━━━ Material provided ━━━

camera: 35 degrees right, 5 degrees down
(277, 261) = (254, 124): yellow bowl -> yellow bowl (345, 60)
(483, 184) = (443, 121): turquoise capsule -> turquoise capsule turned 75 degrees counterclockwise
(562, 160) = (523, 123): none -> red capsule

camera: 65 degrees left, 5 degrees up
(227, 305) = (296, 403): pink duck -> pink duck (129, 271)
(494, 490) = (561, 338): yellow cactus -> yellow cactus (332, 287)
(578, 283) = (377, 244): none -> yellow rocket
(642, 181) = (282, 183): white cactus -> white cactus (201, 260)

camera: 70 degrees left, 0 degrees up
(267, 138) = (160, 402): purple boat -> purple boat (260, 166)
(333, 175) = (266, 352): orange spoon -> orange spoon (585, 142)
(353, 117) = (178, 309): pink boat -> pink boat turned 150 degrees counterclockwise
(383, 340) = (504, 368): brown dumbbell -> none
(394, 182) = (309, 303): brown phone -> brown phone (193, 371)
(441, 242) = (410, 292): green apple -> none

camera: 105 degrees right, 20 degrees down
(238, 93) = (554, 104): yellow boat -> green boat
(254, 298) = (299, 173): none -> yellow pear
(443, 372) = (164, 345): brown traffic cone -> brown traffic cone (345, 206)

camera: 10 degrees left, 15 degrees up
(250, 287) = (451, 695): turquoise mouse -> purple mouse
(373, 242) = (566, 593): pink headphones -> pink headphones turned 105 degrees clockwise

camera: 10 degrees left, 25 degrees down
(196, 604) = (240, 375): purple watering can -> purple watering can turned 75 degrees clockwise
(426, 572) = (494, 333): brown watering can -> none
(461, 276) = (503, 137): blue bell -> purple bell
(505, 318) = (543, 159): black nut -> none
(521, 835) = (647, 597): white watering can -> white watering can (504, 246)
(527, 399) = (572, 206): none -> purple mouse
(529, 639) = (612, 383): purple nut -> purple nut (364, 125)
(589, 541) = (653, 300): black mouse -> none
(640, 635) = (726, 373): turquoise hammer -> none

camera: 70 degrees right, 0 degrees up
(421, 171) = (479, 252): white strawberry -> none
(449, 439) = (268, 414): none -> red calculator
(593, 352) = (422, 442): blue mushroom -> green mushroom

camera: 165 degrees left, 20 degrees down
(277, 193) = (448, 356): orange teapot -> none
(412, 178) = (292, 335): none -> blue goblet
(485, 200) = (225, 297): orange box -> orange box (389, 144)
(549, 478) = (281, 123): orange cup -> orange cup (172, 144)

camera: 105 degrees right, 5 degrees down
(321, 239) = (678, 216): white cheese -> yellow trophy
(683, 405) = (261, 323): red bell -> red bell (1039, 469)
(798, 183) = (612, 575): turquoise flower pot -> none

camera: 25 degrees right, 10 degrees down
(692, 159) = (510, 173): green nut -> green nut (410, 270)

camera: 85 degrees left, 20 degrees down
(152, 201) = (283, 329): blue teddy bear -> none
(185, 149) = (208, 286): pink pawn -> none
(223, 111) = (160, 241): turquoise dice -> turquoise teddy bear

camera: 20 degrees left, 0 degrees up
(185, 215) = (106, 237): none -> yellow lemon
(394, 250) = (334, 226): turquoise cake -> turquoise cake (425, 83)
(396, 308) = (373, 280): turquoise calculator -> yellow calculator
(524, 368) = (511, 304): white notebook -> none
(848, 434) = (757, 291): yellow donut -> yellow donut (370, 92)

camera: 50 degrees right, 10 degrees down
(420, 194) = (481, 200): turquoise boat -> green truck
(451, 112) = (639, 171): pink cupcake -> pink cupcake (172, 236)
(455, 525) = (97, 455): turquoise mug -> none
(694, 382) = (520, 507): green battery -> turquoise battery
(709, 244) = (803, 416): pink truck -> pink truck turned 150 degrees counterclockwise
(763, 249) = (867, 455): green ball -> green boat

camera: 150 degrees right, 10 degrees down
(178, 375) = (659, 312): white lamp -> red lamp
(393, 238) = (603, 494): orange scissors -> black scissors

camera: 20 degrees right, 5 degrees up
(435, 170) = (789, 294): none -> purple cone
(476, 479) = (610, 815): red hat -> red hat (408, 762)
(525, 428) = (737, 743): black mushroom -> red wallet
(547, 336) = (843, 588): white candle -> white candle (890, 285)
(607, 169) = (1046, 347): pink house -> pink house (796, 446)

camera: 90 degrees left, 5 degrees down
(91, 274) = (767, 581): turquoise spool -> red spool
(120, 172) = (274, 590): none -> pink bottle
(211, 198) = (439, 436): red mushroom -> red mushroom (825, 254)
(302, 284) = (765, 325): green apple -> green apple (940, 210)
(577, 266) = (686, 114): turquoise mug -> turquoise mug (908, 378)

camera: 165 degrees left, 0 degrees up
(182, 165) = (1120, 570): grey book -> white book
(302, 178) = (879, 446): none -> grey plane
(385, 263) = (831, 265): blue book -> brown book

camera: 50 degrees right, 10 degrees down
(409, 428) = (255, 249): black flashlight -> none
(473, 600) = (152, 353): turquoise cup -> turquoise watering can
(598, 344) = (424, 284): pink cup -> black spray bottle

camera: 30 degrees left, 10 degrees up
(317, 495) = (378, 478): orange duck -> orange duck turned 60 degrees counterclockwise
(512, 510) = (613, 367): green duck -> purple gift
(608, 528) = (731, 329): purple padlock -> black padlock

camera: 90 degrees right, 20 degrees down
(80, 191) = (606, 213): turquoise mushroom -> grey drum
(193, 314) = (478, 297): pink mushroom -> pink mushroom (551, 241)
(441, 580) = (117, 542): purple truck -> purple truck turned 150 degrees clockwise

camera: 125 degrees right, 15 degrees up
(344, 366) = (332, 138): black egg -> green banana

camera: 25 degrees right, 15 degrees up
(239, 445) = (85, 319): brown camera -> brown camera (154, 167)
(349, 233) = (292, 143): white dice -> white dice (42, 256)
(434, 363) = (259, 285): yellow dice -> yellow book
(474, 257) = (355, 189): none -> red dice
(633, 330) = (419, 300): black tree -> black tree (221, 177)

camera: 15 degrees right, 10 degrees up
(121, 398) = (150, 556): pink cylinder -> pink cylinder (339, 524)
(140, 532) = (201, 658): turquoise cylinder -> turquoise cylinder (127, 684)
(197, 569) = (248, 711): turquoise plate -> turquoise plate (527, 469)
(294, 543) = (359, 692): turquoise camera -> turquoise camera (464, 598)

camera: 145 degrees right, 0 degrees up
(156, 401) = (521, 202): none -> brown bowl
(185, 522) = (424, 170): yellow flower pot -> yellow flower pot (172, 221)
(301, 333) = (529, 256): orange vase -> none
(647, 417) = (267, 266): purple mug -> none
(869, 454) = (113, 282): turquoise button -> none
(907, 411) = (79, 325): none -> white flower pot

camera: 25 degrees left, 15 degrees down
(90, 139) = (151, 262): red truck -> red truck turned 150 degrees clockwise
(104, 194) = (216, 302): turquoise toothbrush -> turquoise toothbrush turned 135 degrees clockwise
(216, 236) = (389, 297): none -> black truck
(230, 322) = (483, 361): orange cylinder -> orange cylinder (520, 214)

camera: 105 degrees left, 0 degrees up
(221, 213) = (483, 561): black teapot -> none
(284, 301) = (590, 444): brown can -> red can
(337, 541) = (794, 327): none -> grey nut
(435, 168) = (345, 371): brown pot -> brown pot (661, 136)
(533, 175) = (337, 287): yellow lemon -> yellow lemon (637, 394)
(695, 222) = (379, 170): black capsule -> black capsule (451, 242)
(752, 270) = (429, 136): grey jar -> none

━━━

## Task directions:
Would you copy, unchanged, the stretch of the records above that begins at the line containing "(434, 363) = (259, 285): yellow" and ends at the line containing "(185, 522) = (424, 170): yellow", and only that?

## Solved exercise:
(434, 363) = (259, 285): yellow dice -> yellow book
(474, 257) = (355, 189): none -> red dice
(633, 330) = (419, 300): black tree -> black tree (221, 177)

camera: 15 degrees right, 10 degrees up
(121, 398) = (150, 556): pink cylinder -> pink cylinder (339, 524)
(140, 532) = (201, 658): turquoise cylinder -> turquoise cylinder (127, 684)
(197, 569) = (248, 711): turquoise plate -> turquoise plate (527, 469)
(294, 543) = (359, 692): turquoise camera -> turquoise camera (464, 598)

camera: 145 degrees right, 0 degrees up
(156, 401) = (521, 202): none -> brown bowl
(185, 522) = (424, 170): yellow flower pot -> yellow flower pot (172, 221)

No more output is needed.